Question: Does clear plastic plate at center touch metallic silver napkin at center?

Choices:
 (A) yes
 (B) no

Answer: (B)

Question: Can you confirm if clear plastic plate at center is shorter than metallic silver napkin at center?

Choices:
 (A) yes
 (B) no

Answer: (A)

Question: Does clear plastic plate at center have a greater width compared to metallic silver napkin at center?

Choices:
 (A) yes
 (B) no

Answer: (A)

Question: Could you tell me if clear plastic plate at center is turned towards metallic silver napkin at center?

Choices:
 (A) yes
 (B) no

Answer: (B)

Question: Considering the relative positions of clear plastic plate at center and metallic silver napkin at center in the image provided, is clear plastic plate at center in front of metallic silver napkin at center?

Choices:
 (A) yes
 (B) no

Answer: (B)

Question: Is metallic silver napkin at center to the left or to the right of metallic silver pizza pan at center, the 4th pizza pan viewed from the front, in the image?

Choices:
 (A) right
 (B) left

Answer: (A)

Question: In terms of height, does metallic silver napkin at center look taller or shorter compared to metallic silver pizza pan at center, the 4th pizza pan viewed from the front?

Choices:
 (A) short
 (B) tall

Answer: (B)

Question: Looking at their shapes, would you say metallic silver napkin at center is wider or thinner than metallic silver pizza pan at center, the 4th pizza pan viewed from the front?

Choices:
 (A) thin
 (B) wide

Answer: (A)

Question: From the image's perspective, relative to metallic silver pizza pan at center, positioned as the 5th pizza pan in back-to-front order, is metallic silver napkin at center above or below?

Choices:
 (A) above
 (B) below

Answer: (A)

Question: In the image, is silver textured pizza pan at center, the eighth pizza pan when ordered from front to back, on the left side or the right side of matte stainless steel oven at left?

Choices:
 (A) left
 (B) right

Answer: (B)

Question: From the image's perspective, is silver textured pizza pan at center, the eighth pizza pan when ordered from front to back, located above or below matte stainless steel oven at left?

* * * *

__Instructions to follow__. Set out every line of the items above as a Markdown table with two columns, "Row" and "Line". Number the rows in order and skip the blank lines.

__Completed exercise__.
| Row | Line |
|---|---|
| 1 | Question: Does clear plastic plate at center touch metallic silver napkin at center? |
| 2 | Choices: |
| 3 |  (A) yes |
| 4 |  (B) no |
| 5 | Answer: (B) |
| 6 | Question: Can you confirm if clear plastic plate at center is shorter than metallic silver napkin at center? |
| 7 | Choices: |
| 8 |  (A) yes |
| 9 |  (B) no |
| 10 | Answer: (A) |
| 11 | Question: Does clear plastic plate at center have a greater width compared to metallic silver napkin at center? |
| 12 | Choices: |
| 13 |  (A) yes |
| 14 |  (B) no |
| 15 | Answer: (A) |
| 16 | Question: Could you tell me if clear plastic plate at center is turned towards metallic silver napkin at center? |
| 17 | Choices: |
| 18 |  (A) yes |
| 19 |  (B) no |
| 20 | Answer: (B) |
| 21 | Question: Considering the relative positions of clear plastic plate at center and metallic silver napkin at center in the image provided, is clear plastic plate at center in front of metallic silver napkin at center? |
| 22 | Choices: |
| 23 |  (A) yes |
| 24 |  (B) no |
| 25 | Answer: (B) |
| 26 | Question: Is metallic silver napkin at center to the left or to the right of metallic silver pizza pan at center, the 4th pizza pan viewed from the front, in the image? |
| 27 | Choices: |
| 28 |  (A) right |
| 29 |  (B) left |
| 30 | Answer: (A) |
| 31 | Question: In terms of height, does metallic silver napkin at center look taller or shorter compared to metallic silver pizza pan at center, the 4th pizza pan viewed from the front? |
| 32 | Choices: |
| 33 |  (A) short |
| 34 |  (B) tall |
| 35 | Answer: (B) |
| 36 | Question: Looking at their shapes, would you say metallic silver napkin at center is wider or thinner than metallic silver pizza pan at center, the 4th pizza pan viewed from the front? |
| 37 | Choices: |
| 38 |  (A) thin |
| 39 |  (B) wide |
| 40 | Answer: (A) |
| 41 | Question: From the image's perspective, relative to metallic silver pizza pan at center, positioned as the 5th pizza pan in back-to-front order, is metallic silver napkin at center above or below? |
| 42 | Choices: |
| 43 |  (A) above |
| 44 |  (B) below |
| 45 | Answer: (A) |
| 46 | Question: In the image, is silver textured pizza pan at center, the eighth pizza pan when ordered from front to back, on the left side or the right side of matte stainless steel oven at left? |
| 47 | Choices: |
| 48 |  (A) left |
| 49 |  (B) right |
| 50 | Answer: (B) |
| 51 | Question: From the image's perspective, is silver textured pizza pan at center, the eighth pizza pan when ordered from front to back, located above or below matte stainless steel oven at left? |